## Information provided
⟨

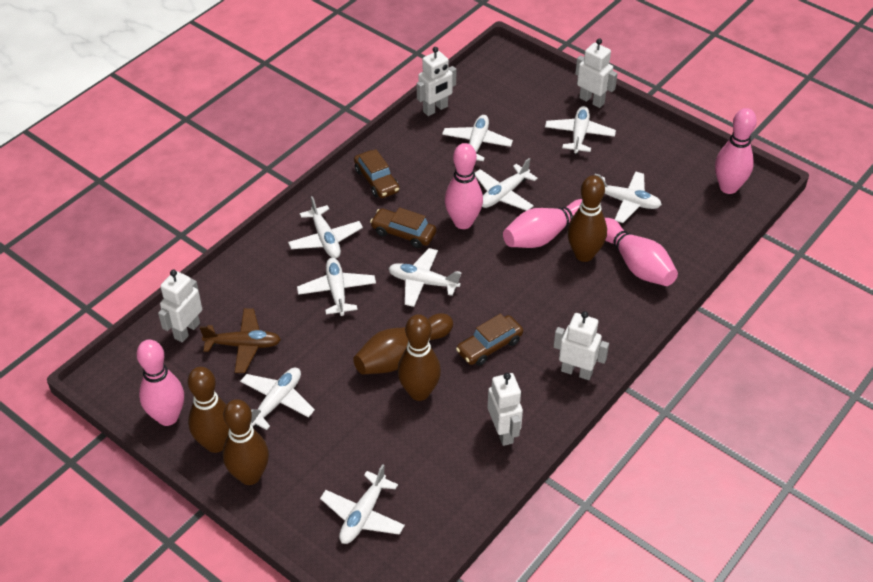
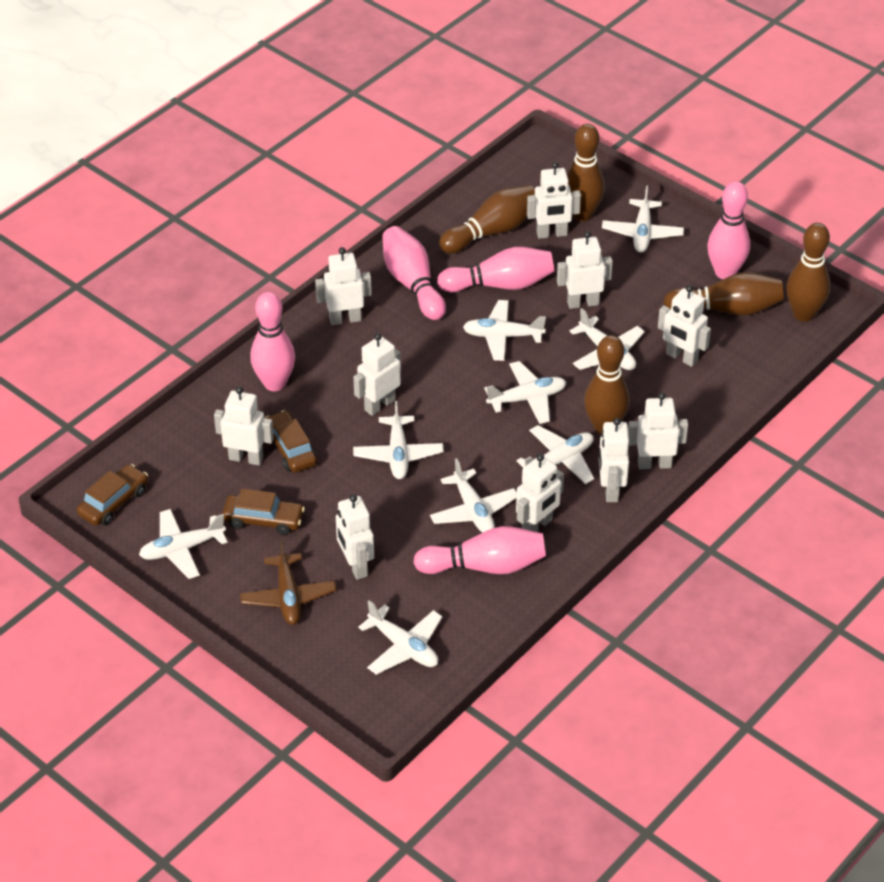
white robot: 5 -> 10

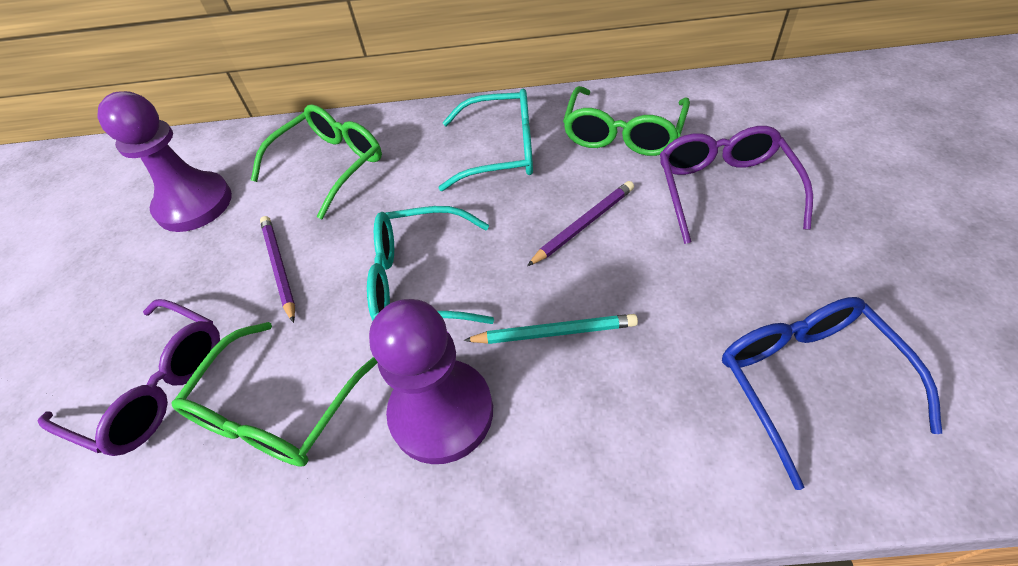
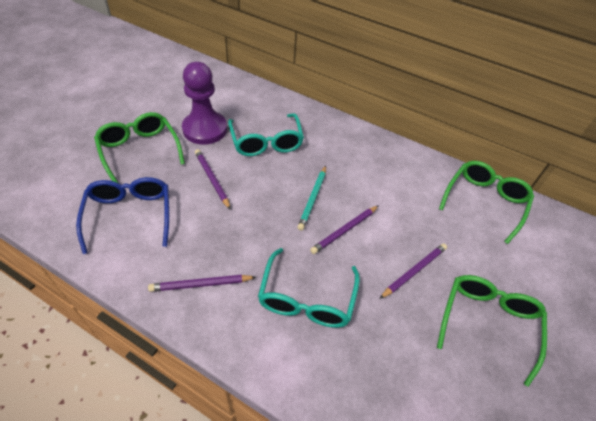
purple glasses: 2 -> 0
purple pawn: 2 -> 1
purple pencil: 2 -> 4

⟩

## What to work on
Repeat the listing above exactly, omitting the pictures it contains.

## Finished exercise
white robot: 5 -> 10

purple glasses: 2 -> 0
purple pawn: 2 -> 1
purple pencil: 2 -> 4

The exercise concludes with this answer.